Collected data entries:
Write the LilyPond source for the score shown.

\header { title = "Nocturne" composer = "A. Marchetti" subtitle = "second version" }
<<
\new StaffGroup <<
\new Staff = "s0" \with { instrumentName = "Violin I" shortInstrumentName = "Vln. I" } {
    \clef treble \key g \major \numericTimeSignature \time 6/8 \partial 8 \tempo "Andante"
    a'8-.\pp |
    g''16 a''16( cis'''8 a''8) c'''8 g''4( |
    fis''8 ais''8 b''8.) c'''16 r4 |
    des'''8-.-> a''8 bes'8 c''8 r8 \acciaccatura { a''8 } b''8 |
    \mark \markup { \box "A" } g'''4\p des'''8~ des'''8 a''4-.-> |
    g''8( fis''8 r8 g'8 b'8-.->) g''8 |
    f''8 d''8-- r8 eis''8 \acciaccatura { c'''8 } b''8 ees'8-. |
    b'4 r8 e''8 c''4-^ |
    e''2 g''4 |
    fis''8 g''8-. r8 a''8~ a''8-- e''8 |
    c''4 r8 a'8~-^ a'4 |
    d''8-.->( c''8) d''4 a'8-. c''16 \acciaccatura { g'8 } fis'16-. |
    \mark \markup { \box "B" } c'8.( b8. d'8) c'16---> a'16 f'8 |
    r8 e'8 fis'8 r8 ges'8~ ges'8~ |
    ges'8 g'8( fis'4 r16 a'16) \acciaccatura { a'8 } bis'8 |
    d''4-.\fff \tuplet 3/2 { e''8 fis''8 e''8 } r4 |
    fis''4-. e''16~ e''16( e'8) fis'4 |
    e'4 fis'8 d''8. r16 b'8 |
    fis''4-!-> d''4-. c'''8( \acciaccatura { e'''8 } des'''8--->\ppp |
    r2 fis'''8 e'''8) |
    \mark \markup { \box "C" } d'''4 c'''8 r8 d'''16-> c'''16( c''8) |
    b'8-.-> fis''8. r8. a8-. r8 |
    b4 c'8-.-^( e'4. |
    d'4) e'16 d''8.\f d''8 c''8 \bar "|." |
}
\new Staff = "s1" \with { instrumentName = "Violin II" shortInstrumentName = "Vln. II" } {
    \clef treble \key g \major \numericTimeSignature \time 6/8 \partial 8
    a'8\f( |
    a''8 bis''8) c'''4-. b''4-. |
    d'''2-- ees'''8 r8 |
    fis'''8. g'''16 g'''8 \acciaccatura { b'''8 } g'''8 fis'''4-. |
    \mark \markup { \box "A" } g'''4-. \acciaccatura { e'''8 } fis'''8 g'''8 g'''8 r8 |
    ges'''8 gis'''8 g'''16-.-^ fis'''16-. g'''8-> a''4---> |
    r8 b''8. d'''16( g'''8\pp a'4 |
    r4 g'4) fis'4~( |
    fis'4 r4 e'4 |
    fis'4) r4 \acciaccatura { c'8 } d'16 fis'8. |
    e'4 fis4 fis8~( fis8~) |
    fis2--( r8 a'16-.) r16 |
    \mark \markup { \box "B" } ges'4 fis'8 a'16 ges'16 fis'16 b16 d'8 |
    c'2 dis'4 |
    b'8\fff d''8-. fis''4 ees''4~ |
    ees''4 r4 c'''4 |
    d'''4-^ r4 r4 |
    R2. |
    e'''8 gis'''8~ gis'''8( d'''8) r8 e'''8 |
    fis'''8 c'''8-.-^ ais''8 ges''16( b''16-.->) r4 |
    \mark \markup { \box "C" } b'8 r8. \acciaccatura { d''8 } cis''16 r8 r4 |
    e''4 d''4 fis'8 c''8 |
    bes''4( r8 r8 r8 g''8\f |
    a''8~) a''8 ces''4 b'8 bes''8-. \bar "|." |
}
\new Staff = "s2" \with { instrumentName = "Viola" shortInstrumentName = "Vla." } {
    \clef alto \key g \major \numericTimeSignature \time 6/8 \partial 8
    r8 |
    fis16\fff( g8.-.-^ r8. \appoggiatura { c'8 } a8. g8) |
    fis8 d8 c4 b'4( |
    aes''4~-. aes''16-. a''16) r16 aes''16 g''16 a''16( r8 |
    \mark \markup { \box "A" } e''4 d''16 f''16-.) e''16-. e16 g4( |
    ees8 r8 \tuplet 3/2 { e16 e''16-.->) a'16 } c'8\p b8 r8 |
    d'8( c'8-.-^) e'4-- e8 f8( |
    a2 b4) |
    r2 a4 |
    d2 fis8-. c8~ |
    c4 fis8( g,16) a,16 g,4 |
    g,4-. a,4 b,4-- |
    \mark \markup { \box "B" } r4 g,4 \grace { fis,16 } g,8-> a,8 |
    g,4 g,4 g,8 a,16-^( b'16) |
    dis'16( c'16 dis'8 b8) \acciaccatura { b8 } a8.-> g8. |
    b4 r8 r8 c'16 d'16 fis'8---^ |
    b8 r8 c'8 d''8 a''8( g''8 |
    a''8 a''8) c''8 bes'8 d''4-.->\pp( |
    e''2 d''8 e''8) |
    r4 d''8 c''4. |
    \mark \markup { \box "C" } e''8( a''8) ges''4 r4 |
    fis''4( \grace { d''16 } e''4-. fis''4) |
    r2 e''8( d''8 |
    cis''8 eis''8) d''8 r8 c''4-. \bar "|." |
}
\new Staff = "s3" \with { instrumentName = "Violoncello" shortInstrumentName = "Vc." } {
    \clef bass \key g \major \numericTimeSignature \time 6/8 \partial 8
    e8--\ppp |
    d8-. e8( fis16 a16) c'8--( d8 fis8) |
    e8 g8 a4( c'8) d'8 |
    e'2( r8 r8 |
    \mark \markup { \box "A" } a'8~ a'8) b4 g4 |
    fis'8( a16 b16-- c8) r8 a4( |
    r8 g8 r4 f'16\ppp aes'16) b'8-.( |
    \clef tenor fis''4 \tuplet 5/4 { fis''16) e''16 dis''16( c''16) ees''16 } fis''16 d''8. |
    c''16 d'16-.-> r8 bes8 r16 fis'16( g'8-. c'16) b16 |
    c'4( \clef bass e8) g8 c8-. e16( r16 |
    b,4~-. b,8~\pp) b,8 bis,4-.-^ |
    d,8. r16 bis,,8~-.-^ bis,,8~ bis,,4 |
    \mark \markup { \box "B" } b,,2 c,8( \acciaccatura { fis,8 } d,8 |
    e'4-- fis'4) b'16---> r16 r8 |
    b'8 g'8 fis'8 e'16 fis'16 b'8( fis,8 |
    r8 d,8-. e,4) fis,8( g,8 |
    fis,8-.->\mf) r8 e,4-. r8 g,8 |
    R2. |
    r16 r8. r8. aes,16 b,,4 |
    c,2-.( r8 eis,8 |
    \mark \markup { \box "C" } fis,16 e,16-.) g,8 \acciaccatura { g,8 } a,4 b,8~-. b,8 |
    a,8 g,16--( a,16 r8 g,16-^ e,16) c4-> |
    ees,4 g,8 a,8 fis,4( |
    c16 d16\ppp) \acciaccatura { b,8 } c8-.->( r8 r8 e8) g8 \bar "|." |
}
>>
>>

- Given request
Extract every line of the records above that contains the string "major", and reproduce each line in its original order.

- Task result
    \clef treble \key g \major \numericTimeSignature \time 6/8 \partial 8 \tempo "Andante"
    \clef treble \key g \major \numericTimeSignature \time 6/8 \partial 8
    \clef alto \key g \major \numericTimeSignature \time 6/8 \partial 8
    \clef bass \key g \major \numericTimeSignature \time 6/8 \partial 8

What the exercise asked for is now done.